[Problem details] What you submit must be an exact copy of the listing below, with no images in it.

[Data below]

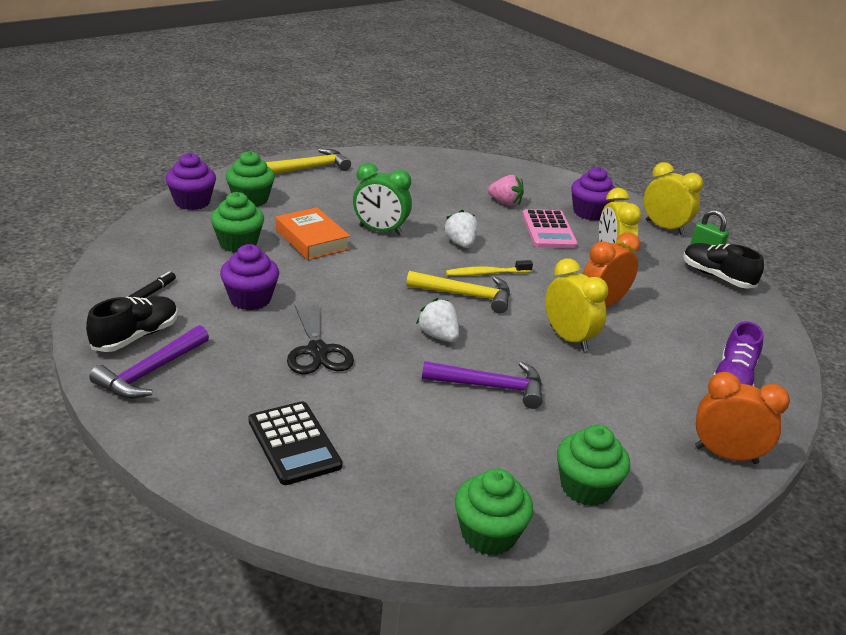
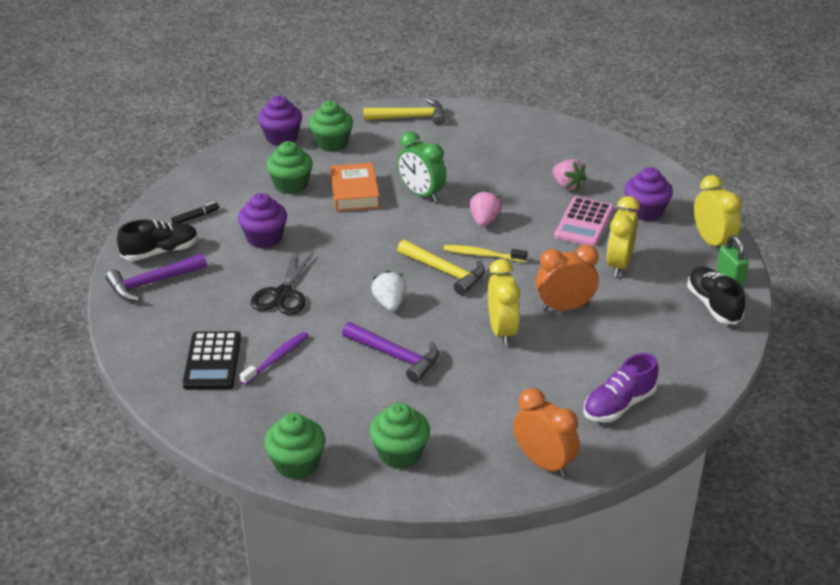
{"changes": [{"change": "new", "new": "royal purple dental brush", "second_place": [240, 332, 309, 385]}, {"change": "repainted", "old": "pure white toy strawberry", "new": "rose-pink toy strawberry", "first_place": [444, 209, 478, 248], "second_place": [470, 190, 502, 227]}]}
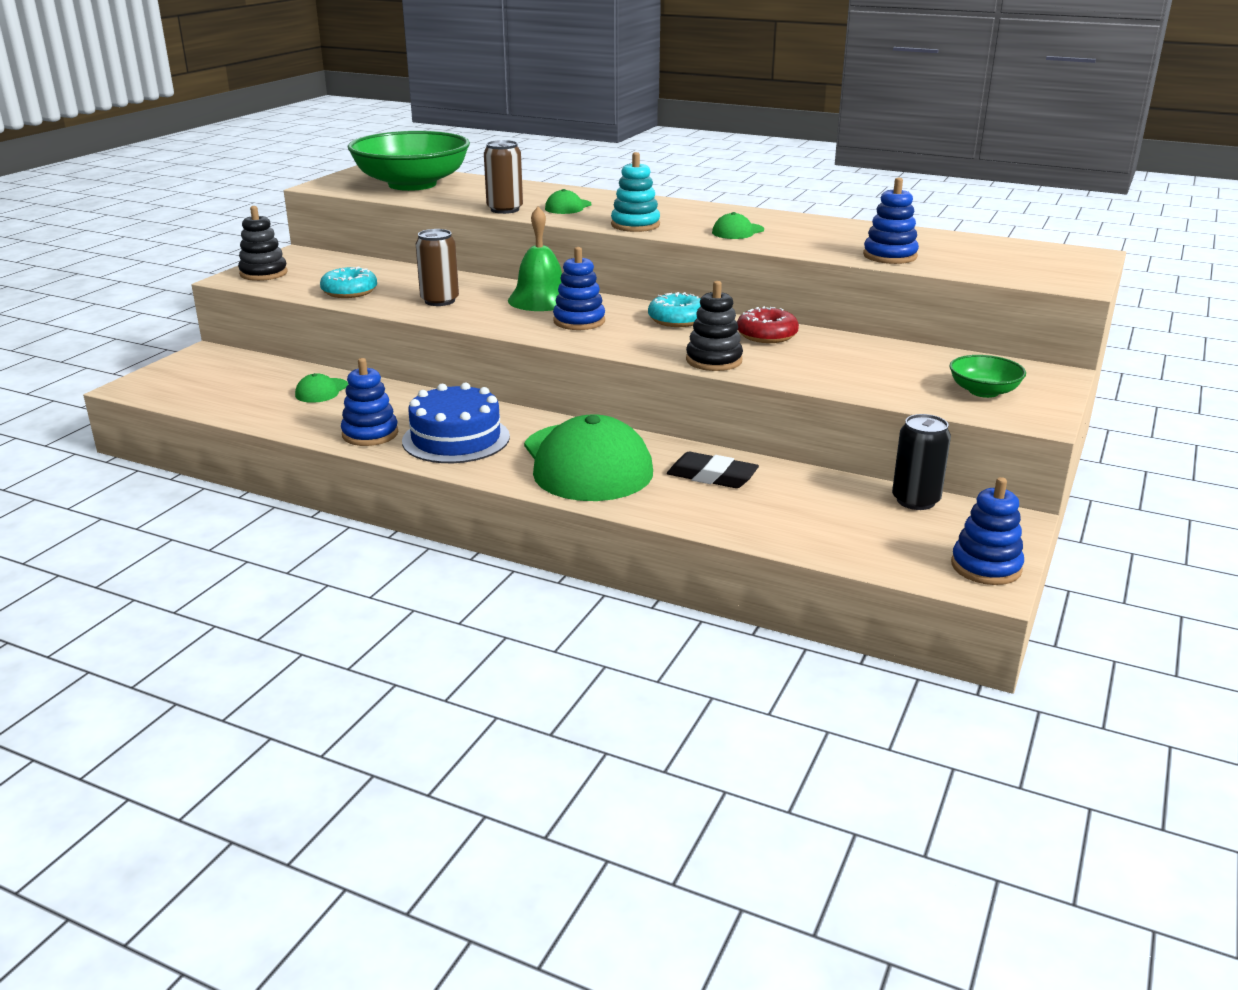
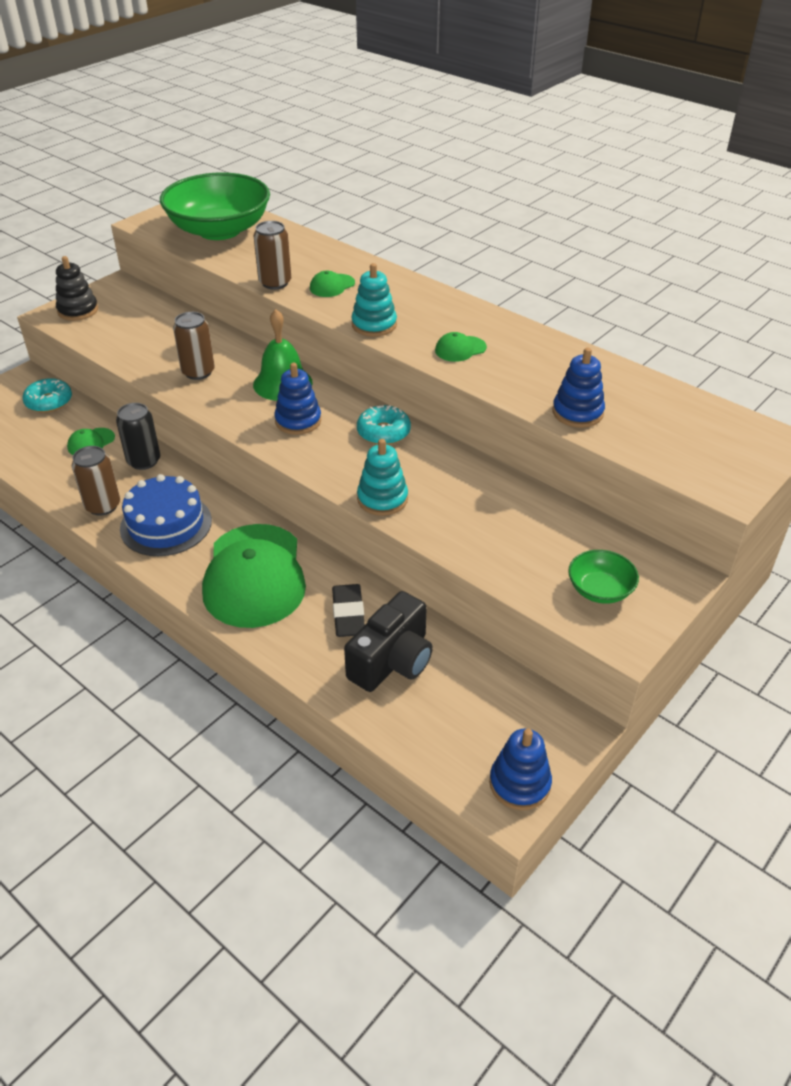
{"changes": [{"change": "gone", "old": "crimson glazed donut", "first_place": [737, 306, 799, 343]}, {"change": "new", "new": "black camera", "second_place": [344, 591, 433, 692]}, {"change": "shifted", "old": "teal glazed donut", "first_place": [320, 267, 377, 298], "second_place": [22, 378, 72, 413]}, {"change": "shifted", "old": "black tin", "first_place": [892, 414, 951, 510], "second_place": [116, 403, 160, 470]}, {"change": "swapped", "old": "cobalt stacking rings", "new": "dark brown tin", "first_place": [341, 358, 398, 446], "second_place": [72, 446, 120, 516]}, {"change": "repainted", "old": "black stacking rings", "new": "teal stacking rings", "first_place": [686, 281, 743, 371], "second_place": [357, 439, 408, 516]}, {"change": "rotated", "old": "black pencil eraser", "first_place": [667, 452, 759, 488], "second_place": [332, 584, 365, 637], "degrees": 45}]}
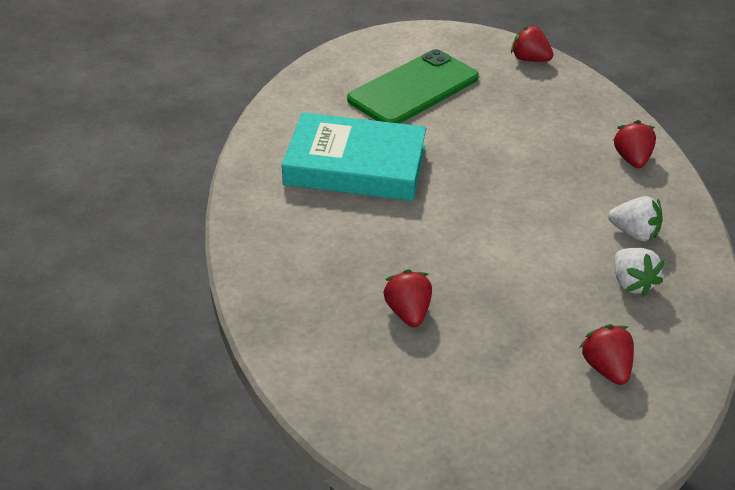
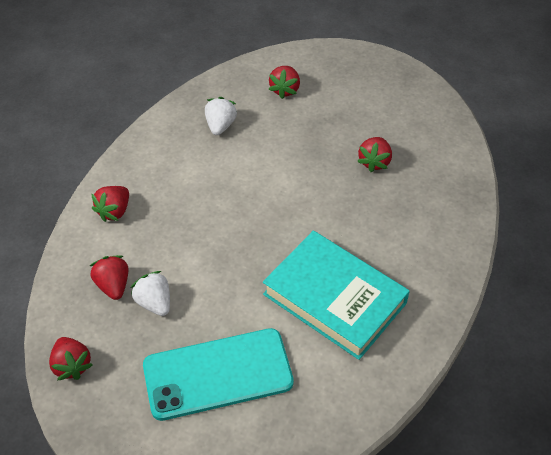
{"changes": [{"change": "new", "new": "crimson toy strawberry", "second_place": [90, 255, 128, 300]}, {"change": "shifted", "old": "pure white toy strawberry", "first_place": [608, 196, 663, 241], "second_place": [131, 271, 170, 316]}, {"change": "repainted", "old": "green phone", "new": "teal phone", "first_place": [347, 49, 479, 124], "second_place": [143, 328, 294, 421]}]}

[Task response]
{"changes": [{"change": "new", "new": "royal purple dental brush", "second_place": [240, 332, 309, 385]}, {"change": "repainted", "old": "pure white toy strawberry", "new": "rose-pink toy strawberry", "first_place": [444, 209, 478, 248], "second_place": [470, 190, 502, 227]}]}
{"changes": [{"change": "gone", "old": "crimson glazed donut", "first_place": [737, 306, 799, 343]}, {"change": "new", "new": "black camera", "second_place": [344, 591, 433, 692]}, {"change": "shifted", "old": "teal glazed donut", "first_place": [320, 267, 377, 298], "second_place": [22, 378, 72, 413]}, {"change": "shifted", "old": "black tin", "first_place": [892, 414, 951, 510], "second_place": [116, 403, 160, 470]}, {"change": "swapped", "old": "cobalt stacking rings", "new": "dark brown tin", "first_place": [341, 358, 398, 446], "second_place": [72, 446, 120, 516]}, {"change": "repainted", "old": "black stacking rings", "new": "teal stacking rings", "first_place": [686, 281, 743, 371], "second_place": [357, 439, 408, 516]}, {"change": "rotated", "old": "black pencil eraser", "first_place": [667, 452, 759, 488], "second_place": [332, 584, 365, 637], "degrees": 45}]}
{"changes": [{"change": "new", "new": "crimson toy strawberry", "second_place": [90, 255, 128, 300]}, {"change": "shifted", "old": "pure white toy strawberry", "first_place": [608, 196, 663, 241], "second_place": [131, 271, 170, 316]}, {"change": "repainted", "old": "green phone", "new": "teal phone", "first_place": [347, 49, 479, 124], "second_place": [143, 328, 294, 421]}]}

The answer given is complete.